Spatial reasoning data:

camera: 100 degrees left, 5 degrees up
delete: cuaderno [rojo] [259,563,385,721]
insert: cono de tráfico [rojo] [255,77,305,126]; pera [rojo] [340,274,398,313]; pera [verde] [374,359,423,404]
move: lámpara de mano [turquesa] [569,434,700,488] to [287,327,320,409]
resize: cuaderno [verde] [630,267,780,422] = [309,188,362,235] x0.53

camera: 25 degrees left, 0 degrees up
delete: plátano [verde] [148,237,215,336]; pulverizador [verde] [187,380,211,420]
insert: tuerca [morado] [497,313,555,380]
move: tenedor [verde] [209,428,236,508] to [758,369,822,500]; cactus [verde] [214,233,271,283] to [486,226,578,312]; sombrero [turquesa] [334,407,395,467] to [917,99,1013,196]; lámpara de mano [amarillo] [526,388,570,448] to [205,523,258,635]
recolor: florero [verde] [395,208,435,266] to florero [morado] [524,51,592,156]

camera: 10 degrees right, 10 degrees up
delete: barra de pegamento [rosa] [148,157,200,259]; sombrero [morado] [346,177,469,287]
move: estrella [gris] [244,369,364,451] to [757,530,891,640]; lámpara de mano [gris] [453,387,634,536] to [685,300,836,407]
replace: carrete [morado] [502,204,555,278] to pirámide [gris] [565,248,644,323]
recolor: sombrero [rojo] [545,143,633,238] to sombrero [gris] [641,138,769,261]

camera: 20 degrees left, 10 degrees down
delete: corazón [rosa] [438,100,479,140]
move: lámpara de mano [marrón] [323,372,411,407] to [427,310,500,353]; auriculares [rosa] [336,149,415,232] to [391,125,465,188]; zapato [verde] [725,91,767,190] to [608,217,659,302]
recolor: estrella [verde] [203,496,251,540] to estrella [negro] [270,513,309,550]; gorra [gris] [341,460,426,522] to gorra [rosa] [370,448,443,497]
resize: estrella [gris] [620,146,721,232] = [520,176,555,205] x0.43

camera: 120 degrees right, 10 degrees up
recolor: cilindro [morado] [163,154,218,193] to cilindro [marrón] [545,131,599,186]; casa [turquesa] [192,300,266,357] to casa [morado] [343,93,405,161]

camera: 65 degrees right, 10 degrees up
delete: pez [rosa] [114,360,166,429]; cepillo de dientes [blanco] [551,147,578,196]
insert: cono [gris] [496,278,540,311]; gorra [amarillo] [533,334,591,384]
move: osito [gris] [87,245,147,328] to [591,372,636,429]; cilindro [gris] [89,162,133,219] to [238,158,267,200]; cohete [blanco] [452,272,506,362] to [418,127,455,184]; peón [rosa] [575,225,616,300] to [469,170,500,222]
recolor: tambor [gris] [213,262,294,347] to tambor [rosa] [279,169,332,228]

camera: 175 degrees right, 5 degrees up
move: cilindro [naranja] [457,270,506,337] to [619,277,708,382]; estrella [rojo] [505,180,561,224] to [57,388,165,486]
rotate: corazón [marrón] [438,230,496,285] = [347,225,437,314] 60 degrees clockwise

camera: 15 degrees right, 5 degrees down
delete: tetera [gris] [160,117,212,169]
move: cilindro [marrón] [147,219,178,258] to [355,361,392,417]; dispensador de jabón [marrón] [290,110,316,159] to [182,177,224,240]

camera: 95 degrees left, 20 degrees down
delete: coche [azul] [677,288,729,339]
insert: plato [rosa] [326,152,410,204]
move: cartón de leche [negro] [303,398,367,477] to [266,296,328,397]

-- Action item --
Exactly the lines above from the one with "insert: cono de" to the one with "move: lámpara de mano [turquesa]", both included, are to be quoted; leave the rest out.

-- Exercise response --
insert: cono de tráfico [rojo] [255,77,305,126]; pera [rojo] [340,274,398,313]; pera [verde] [374,359,423,404]
move: lámpara de mano [turquesa] [569,434,700,488] to [287,327,320,409]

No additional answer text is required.